Material for this task:

══════════

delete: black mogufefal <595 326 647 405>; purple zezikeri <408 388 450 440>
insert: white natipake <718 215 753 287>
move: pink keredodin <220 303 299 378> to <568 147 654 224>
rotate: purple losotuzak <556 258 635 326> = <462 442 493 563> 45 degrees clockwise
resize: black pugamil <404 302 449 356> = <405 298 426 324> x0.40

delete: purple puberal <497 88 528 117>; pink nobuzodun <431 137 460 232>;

══════════

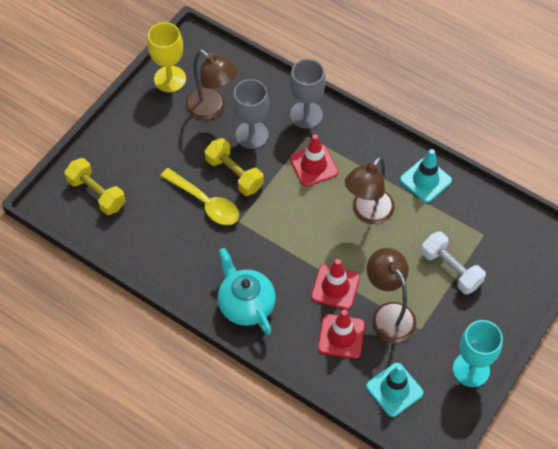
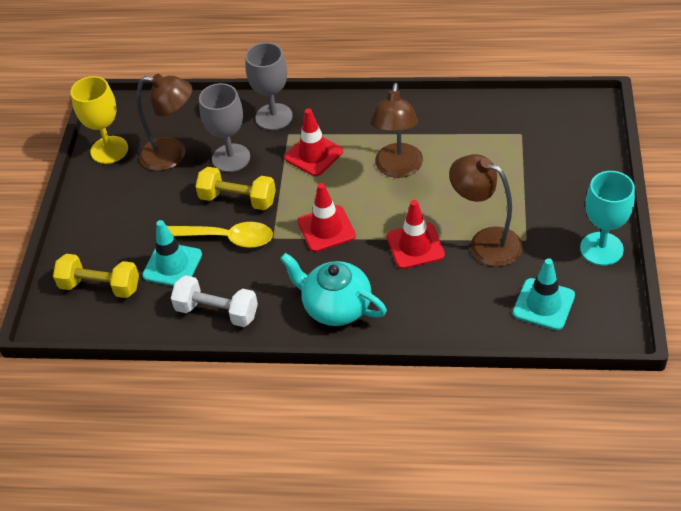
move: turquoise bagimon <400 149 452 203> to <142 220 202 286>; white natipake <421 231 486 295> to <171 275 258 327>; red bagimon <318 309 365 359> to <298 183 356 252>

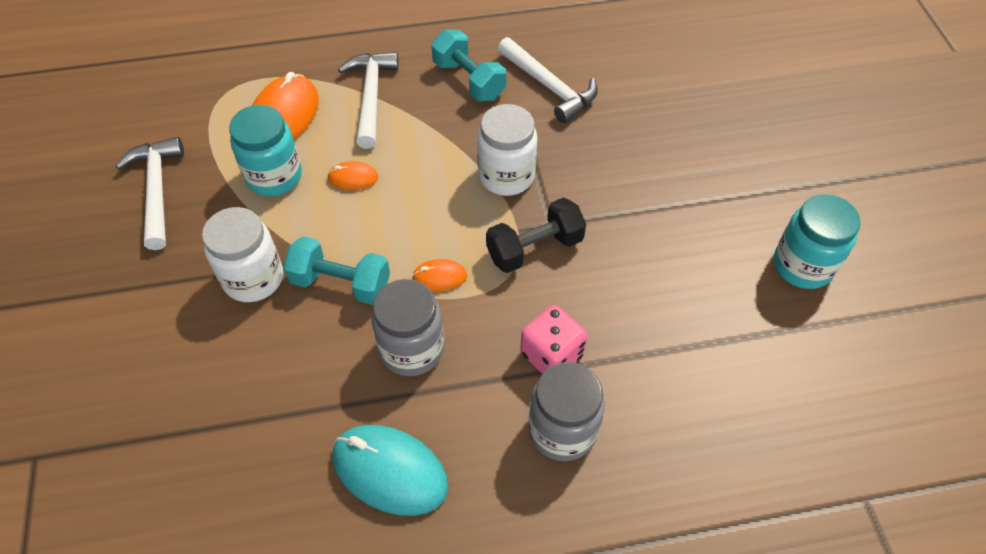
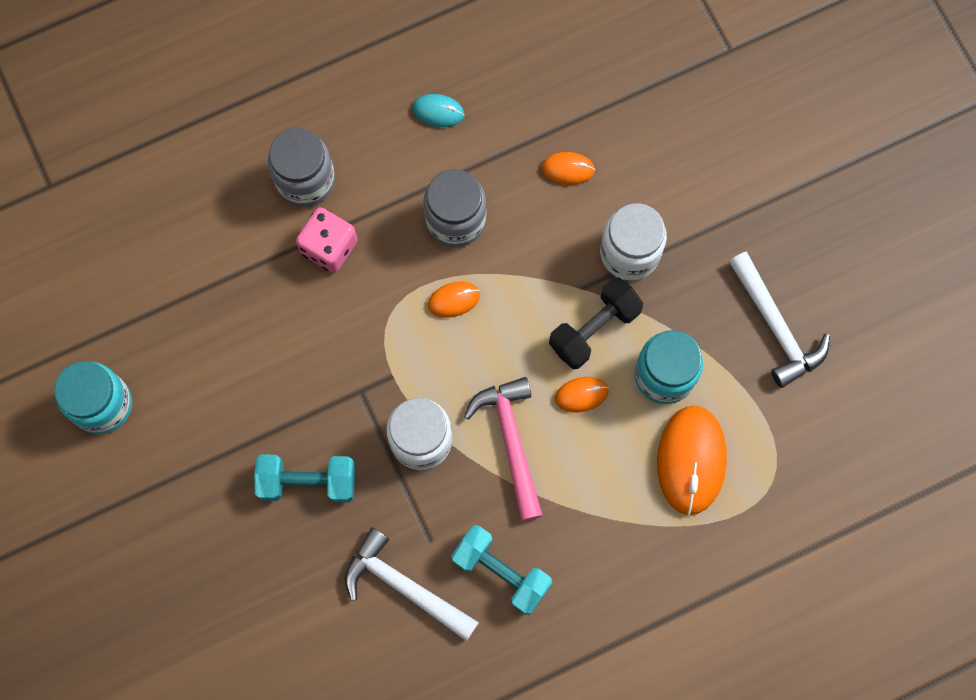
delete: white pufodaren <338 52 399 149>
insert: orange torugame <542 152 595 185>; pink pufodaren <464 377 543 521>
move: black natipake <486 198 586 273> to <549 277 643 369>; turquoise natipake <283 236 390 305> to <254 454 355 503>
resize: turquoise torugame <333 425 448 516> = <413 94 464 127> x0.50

══════════

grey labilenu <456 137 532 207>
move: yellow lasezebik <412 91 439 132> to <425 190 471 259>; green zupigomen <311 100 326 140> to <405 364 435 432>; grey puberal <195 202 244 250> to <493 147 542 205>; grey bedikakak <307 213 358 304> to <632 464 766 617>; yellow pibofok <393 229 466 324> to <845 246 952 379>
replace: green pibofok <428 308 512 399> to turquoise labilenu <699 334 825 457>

══════════

Activity: In the listing above, the lines from the one containing "delete: black mogufefal" through the one containing "delete: purple puberal" must be set down exactly, with no other lines.

Task solution:
delete: black mogufefal <595 326 647 405>; purple zezikeri <408 388 450 440>
insert: white natipake <718 215 753 287>
move: pink keredodin <220 303 299 378> to <568 147 654 224>
rotate: purple losotuzak <556 258 635 326> = <462 442 493 563> 45 degrees clockwise
resize: black pugamil <404 302 449 356> = <405 298 426 324> x0.40

delete: purple puberal <497 88 528 117>; pink nobuzodun <431 137 460 232>;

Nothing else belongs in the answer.